## WHAT THIS TASK INVOLVES
Output exactly the lines from the first line of the records below through the line containing "camera: 150 degrees left, 5 degrees up", both included, leaving out any pictures.

## Image sets with object changes

........

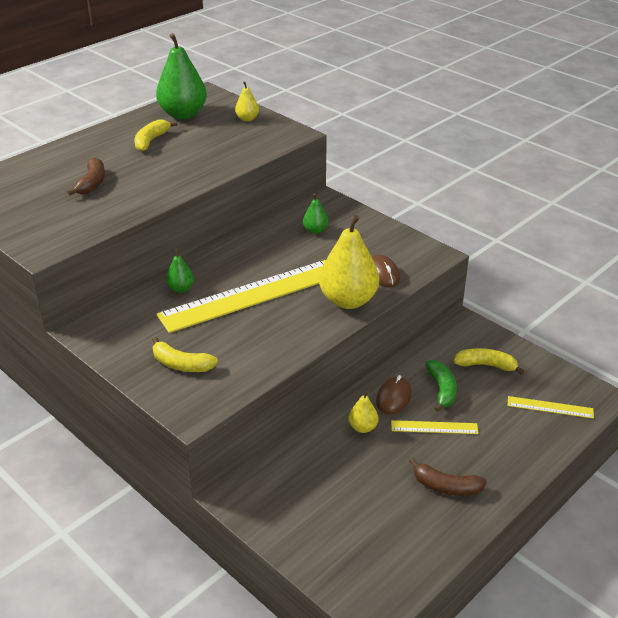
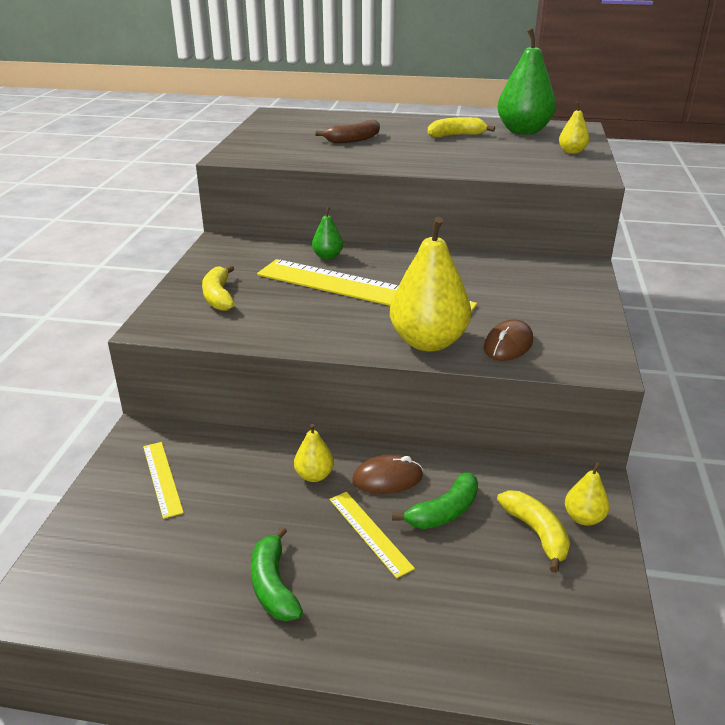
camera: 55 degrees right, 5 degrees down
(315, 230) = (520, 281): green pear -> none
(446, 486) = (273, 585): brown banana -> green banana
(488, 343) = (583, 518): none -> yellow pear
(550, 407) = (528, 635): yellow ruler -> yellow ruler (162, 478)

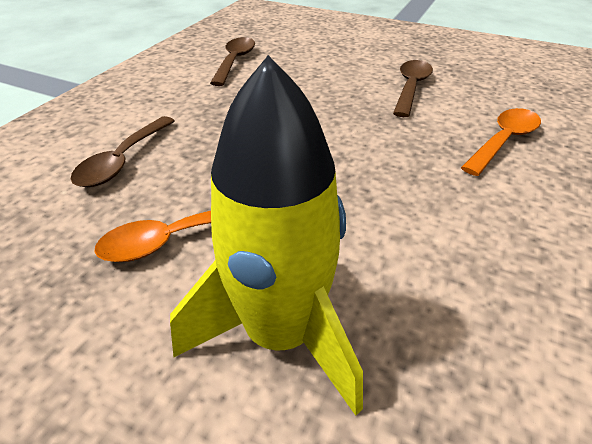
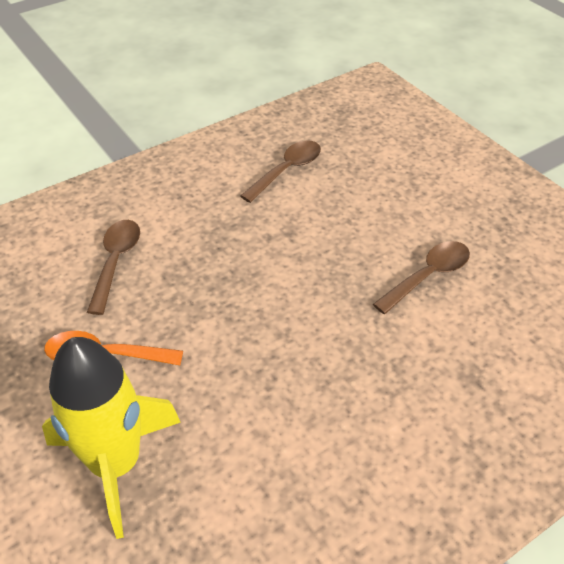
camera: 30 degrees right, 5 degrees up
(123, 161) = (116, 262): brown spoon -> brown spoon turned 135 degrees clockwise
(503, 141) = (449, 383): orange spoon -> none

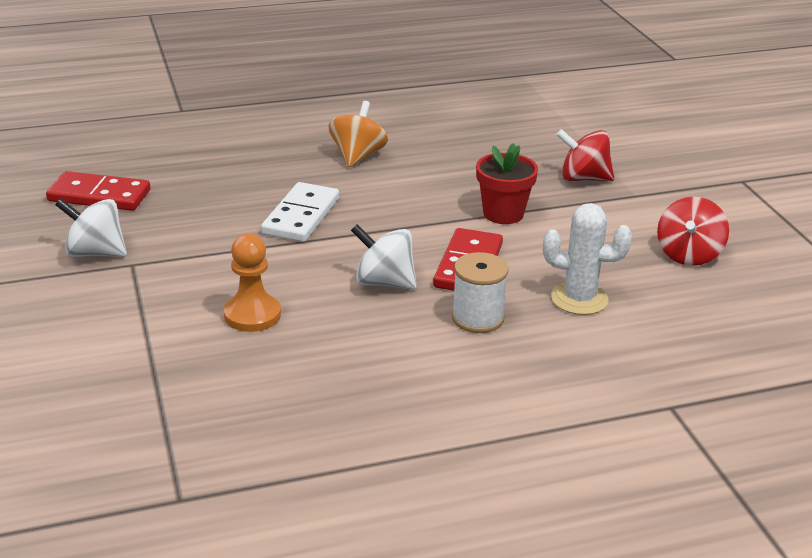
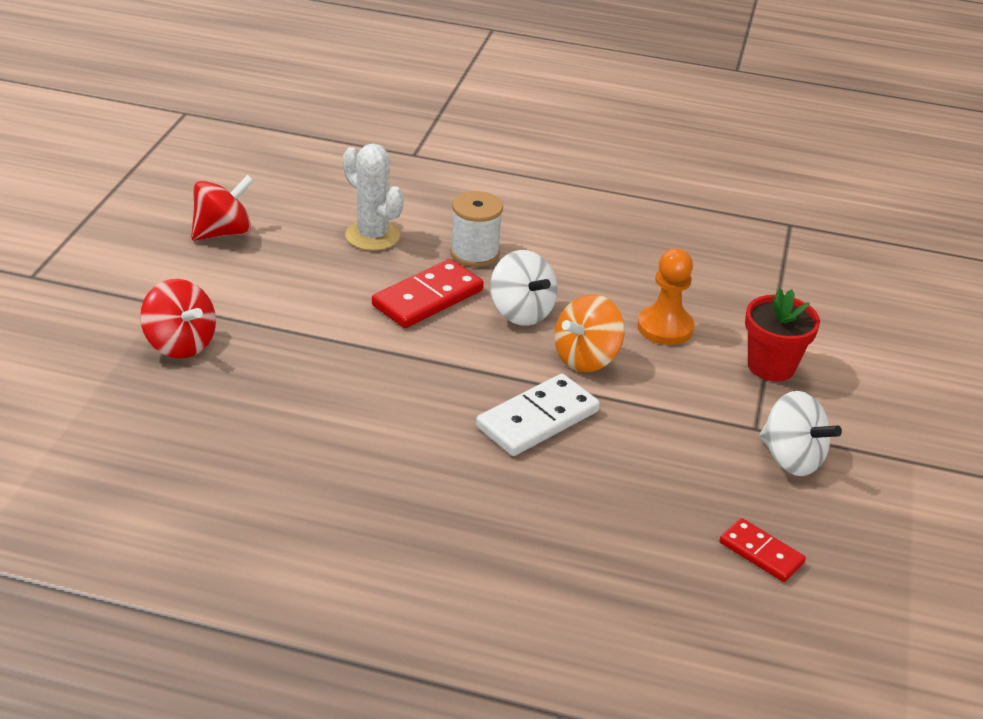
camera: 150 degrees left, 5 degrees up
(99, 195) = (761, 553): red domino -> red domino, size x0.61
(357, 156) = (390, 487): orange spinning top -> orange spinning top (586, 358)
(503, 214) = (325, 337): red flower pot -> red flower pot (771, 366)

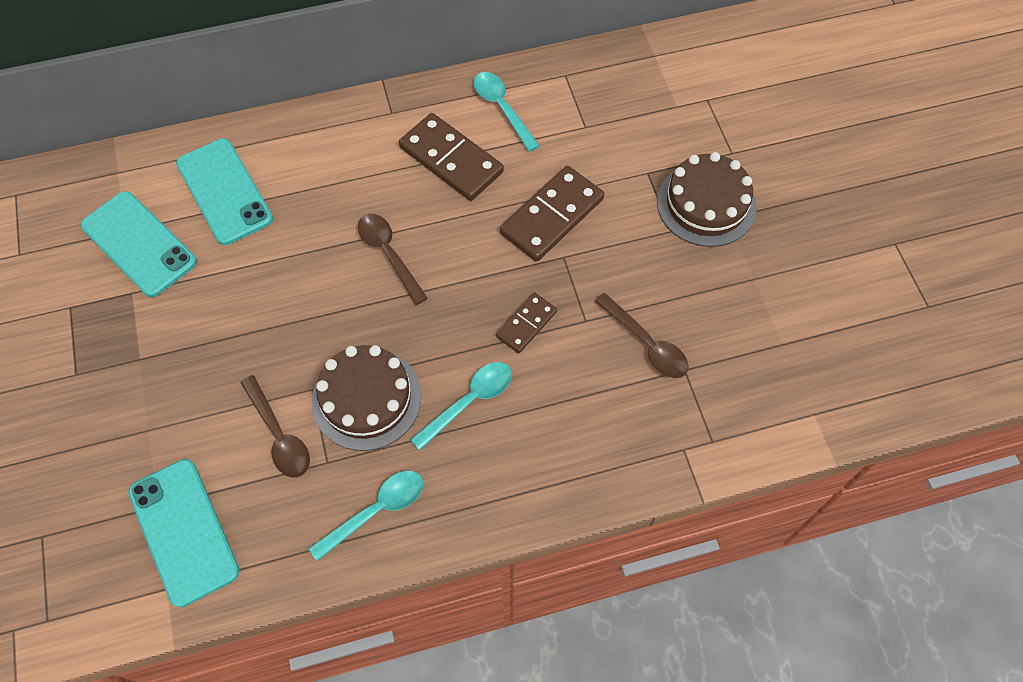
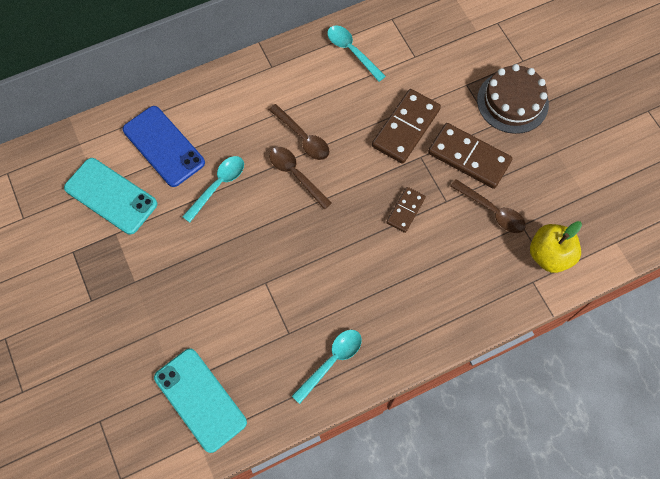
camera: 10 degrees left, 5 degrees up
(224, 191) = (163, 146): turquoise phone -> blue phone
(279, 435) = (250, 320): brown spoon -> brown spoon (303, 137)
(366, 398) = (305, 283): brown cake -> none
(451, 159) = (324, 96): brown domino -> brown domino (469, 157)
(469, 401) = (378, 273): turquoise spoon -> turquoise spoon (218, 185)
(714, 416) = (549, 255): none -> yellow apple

........

## YOUR SOLUTION
camera: 55 degrees right, 5 degrees down
(315, 230) = (520, 281): green pear -> none
(446, 486) = (273, 585): brown banana -> green banana
(488, 343) = (583, 518): none -> yellow pear
(550, 407) = (528, 635): yellow ruler -> yellow ruler (162, 478)

camera: 30 degrees right, 5 degrees up
(123, 161) = (116, 262): brown spoon -> brown spoon turned 135 degrees clockwise
(503, 141) = (449, 383): orange spoon -> none

camera: 150 degrees left, 5 degrees up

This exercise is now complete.